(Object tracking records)
+===+
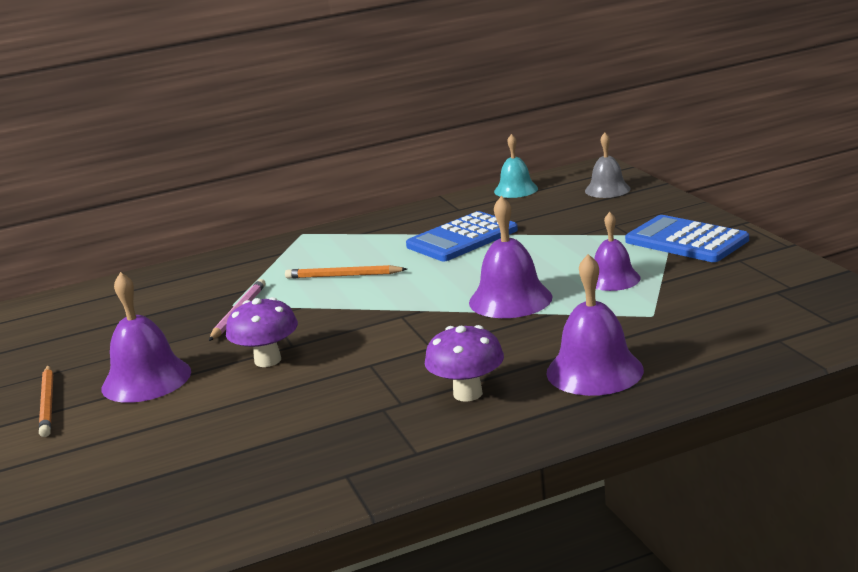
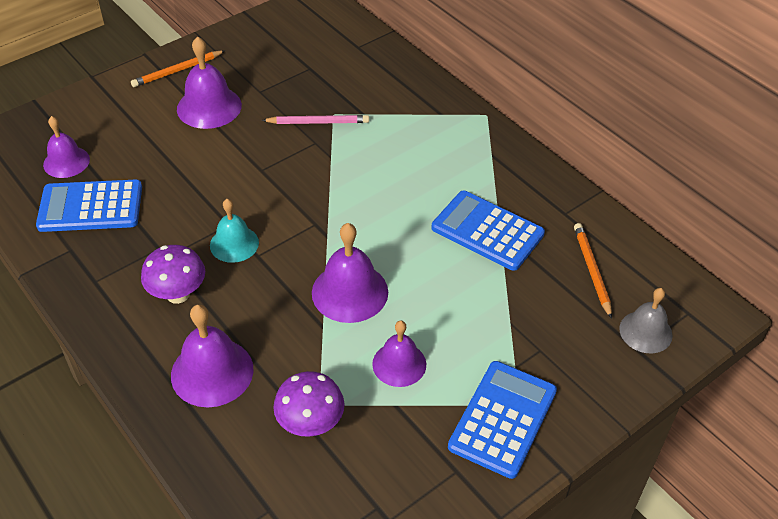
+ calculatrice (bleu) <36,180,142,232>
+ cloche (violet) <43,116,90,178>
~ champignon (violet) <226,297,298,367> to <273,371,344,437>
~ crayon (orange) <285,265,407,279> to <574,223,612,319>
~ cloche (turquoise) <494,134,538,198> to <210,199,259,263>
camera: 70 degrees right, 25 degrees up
+===+
Report how many lines in the data include the word "violet". Nothing else is needed.

2